• **Your objective**:
Your output should be the lines from the start of the data through the line containing "STEPPER1 pin IN1: RX -> D4", exactly and nothing more.

• **Given records**:

┏━━

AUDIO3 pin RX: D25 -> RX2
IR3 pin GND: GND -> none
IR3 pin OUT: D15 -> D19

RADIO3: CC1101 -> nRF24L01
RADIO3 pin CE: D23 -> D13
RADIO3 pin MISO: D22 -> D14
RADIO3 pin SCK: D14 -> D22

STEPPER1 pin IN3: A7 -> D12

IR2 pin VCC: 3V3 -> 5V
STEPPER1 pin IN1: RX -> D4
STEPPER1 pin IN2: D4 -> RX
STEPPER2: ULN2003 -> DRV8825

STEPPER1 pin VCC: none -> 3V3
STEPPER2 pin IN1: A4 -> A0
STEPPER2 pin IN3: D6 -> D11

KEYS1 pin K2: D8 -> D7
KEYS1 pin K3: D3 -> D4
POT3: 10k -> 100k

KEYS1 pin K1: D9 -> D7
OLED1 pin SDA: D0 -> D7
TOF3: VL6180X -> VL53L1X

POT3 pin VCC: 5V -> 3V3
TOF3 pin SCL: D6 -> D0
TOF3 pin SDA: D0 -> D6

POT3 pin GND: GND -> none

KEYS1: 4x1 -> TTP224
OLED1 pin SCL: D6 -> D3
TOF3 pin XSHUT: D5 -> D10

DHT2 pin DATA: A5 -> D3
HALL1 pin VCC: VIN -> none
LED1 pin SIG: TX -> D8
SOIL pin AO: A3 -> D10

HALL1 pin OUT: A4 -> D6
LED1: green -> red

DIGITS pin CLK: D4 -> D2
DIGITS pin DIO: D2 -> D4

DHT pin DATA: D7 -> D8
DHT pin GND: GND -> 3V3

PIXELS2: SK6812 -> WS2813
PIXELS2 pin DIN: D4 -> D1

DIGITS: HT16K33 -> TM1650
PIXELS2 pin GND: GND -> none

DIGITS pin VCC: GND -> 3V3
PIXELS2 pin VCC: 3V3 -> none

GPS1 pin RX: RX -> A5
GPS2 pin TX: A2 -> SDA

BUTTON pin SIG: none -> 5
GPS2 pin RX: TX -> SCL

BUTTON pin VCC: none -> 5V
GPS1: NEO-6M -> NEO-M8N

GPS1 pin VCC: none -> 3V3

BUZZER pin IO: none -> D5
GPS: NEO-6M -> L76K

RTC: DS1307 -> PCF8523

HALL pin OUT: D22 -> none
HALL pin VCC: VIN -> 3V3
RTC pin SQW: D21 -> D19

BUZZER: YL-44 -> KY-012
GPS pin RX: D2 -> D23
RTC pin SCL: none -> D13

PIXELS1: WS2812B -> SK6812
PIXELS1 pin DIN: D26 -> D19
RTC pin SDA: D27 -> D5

┗━━

• **Answer to the exercise**:
AUDIO3 pin RX: D25 -> RX2
IR3 pin GND: GND -> none
IR3 pin OUT: D15 -> D19

RADIO3: CC1101 -> nRF24L01
RADIO3 pin CE: D23 -> D13
RADIO3 pin MISO: D22 -> D14
RADIO3 pin SCK: D14 -> D22

STEPPER1 pin IN3: A7 -> D12

IR2 pin VCC: 3V3 -> 5V
STEPPER1 pin IN1: RX -> D4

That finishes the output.